* start EXTRACTED ENTRIES *

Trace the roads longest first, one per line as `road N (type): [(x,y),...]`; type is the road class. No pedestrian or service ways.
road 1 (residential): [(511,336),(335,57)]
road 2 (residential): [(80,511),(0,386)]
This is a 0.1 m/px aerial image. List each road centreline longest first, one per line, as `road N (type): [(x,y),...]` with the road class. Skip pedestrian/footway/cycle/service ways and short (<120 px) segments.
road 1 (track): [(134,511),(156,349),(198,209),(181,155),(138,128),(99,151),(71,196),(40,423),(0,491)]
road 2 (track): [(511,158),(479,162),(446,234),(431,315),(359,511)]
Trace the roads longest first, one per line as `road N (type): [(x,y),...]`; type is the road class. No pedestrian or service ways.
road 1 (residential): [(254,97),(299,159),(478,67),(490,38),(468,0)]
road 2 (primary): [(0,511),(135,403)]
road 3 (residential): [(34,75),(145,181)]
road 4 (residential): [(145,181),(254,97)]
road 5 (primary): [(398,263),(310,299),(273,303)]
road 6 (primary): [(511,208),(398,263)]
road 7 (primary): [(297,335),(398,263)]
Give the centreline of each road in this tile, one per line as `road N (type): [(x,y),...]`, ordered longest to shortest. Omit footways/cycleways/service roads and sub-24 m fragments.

* end EXTRACTED ENTRIES *
* start EXTRACTED ENTRIES *

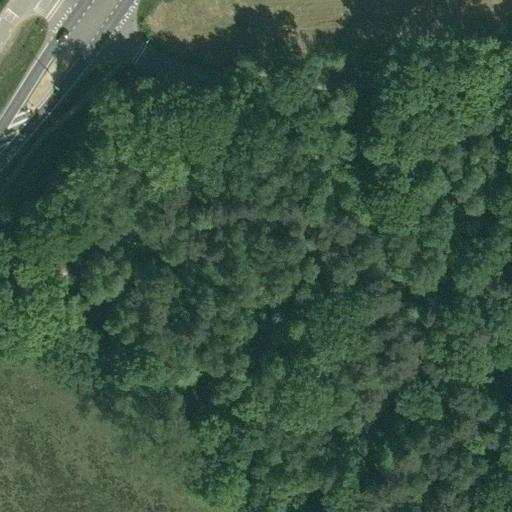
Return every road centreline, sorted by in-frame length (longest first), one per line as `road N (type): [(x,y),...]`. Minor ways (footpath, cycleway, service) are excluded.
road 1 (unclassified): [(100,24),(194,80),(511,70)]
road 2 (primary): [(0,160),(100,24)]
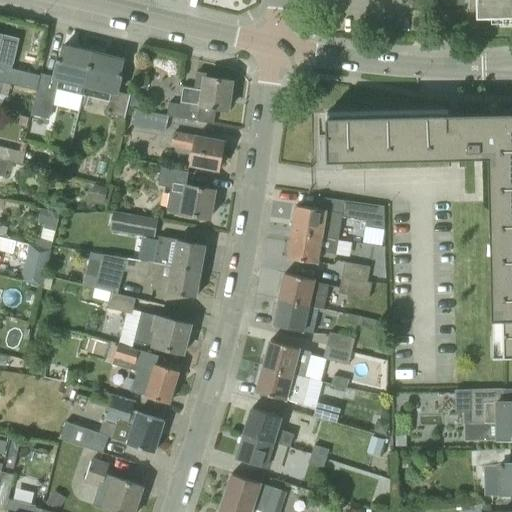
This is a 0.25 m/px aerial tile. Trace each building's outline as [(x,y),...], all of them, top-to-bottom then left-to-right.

* end EXTRACTED ENTRIES *

*TASK GOAL*. Put everything in the material from the line containing "This is a 0.1" down to the line containing "road 7 (primary): [(297,335),(398,263)]", both included, into a Markdown table with the columns Row and Line. Number each line and leave out blank lines.

*SOLUTION FOR THIS PROBLEM*.
| Row | Line |
|---|---|
| 1 | This is a 0.1 m/px aerial image. List each road centreline longest first, one per line, as `road N (type): [(x,y),...]` with the road class. Skip pedestrian/footway/cycle/service ways and short (<120 px) segments. |
| 2 | road 1 (track): [(134,511),(156,349),(198,209),(181,155),(138,128),(99,151),(71,196),(40,423),(0,491)] |
| 3 | road 2 (track): [(511,158),(479,162),(446,234),(431,315),(359,511)] |
| 4 | Trace the roads longest first, one per line as `road N (type): [(x,y),...]`; type is the road class. No pedestrian or service ways. |
| 5 | road 1 (residential): [(254,97),(299,159),(478,67),(490,38),(468,0)] |
| 6 | road 2 (primary): [(0,511),(135,403)] |
| 7 | road 3 (residential): [(34,75),(145,181)] |
| 8 | road 4 (residential): [(145,181),(254,97)] |
| 9 | road 5 (primary): [(398,263),(310,299),(273,303)] |
| 10 | road 6 (primary): [(511,208),(398,263)] |
| 11 | road 7 (primary): [(297,335),(398,263)] |